Task brief → Below are entries; output exactly the lines from the one with "R13: 2.2k (+15V, GND) -> none" to the one with "R1: 22k (GND, N003) -> 4.7k (GND, N003)", both included, and nothing else.

Information →
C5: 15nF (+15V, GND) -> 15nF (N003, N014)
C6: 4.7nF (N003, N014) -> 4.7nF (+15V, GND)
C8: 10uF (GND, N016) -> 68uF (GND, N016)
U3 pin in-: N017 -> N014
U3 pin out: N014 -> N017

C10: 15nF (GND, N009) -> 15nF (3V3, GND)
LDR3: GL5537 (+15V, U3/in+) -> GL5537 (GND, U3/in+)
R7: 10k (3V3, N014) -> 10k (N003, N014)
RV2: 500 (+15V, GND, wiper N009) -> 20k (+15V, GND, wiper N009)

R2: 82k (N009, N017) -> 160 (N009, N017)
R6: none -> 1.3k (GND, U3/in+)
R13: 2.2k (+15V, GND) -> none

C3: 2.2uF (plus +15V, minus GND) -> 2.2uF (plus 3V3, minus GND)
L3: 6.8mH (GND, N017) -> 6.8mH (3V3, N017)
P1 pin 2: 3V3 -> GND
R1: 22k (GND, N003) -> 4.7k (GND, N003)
...
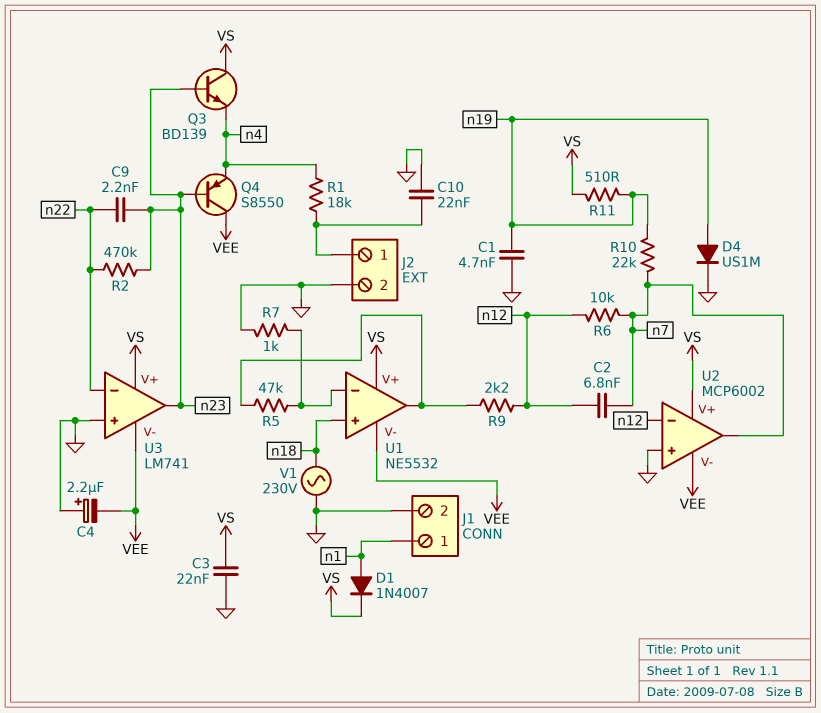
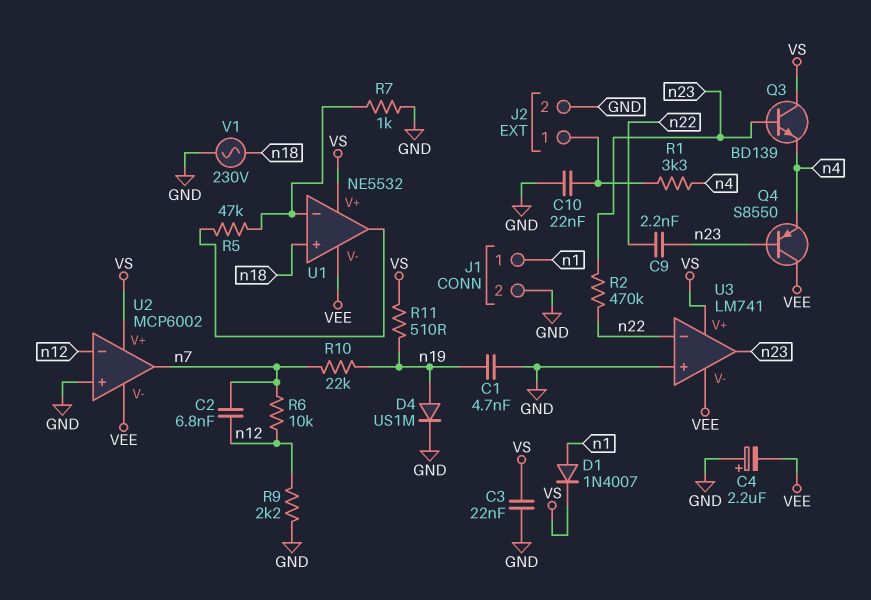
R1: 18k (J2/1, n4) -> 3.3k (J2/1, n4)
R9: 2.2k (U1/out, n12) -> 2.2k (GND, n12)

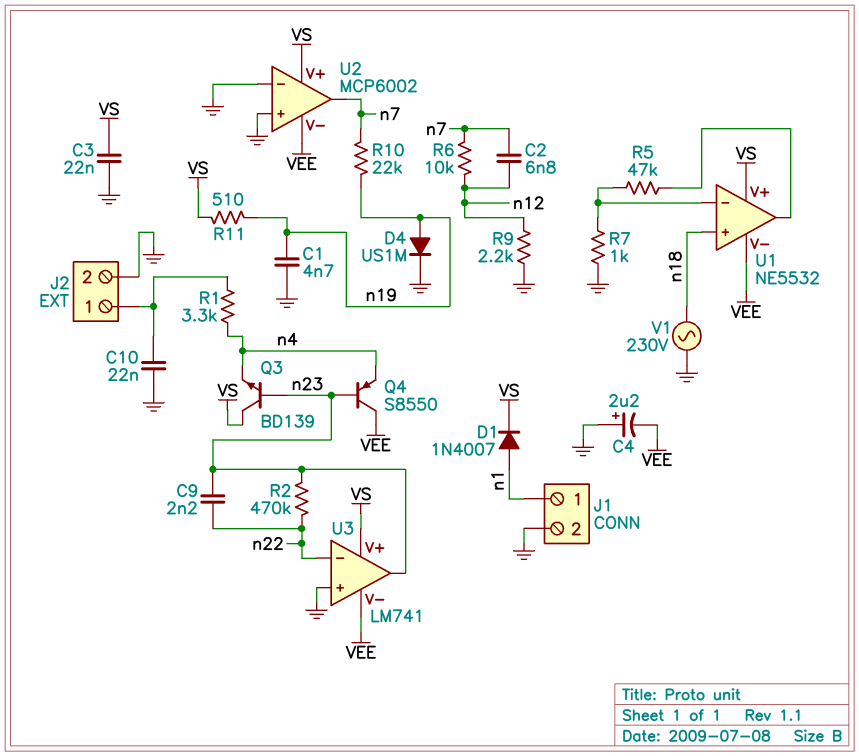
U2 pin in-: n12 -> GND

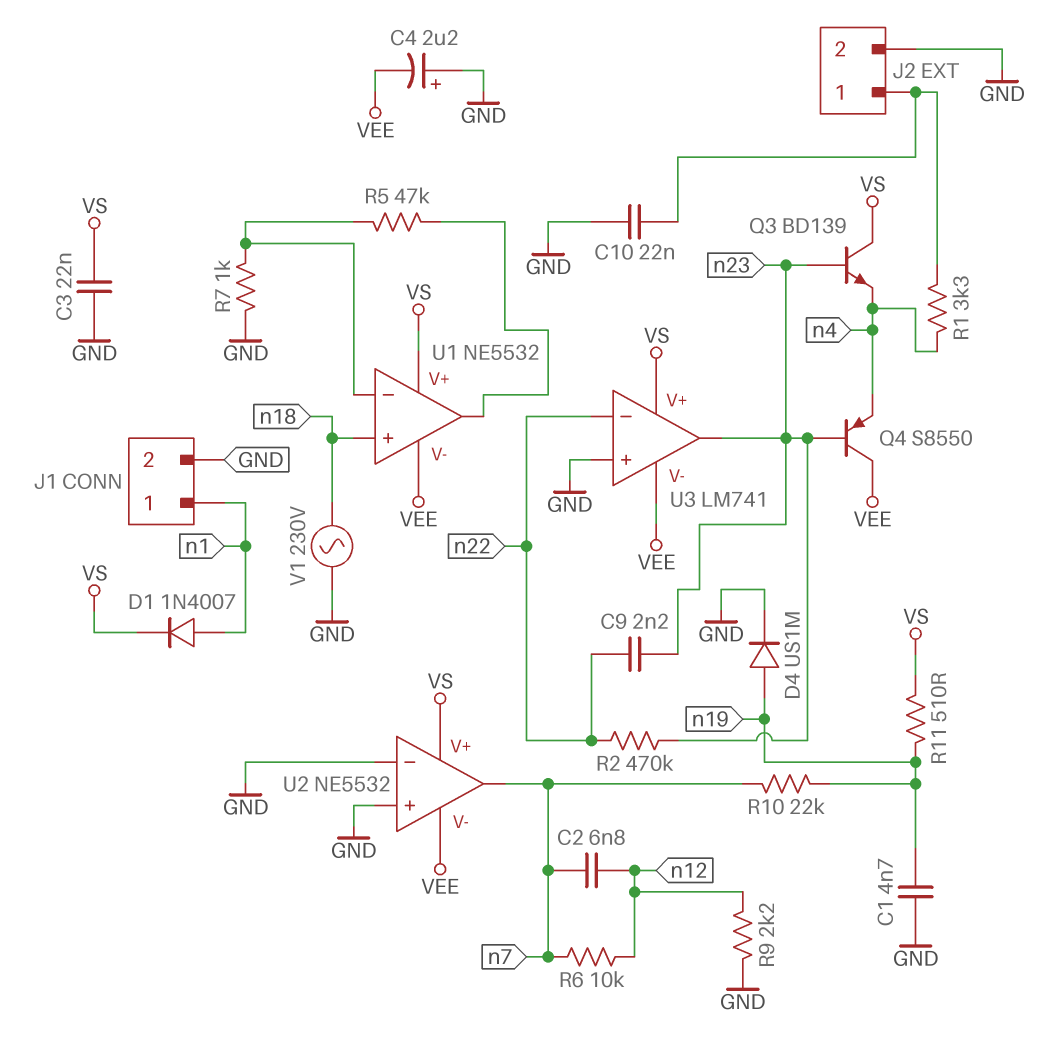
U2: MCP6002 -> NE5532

Response →
R13: 2.2k (+15V, GND) -> none

C3: 2.2uF (plus +15V, minus GND) -> 2.2uF (plus 3V3, minus GND)
L3: 6.8mH (GND, N017) -> 6.8mH (3V3, N017)
P1 pin 2: 3V3 -> GND
R1: 22k (GND, N003) -> 4.7k (GND, N003)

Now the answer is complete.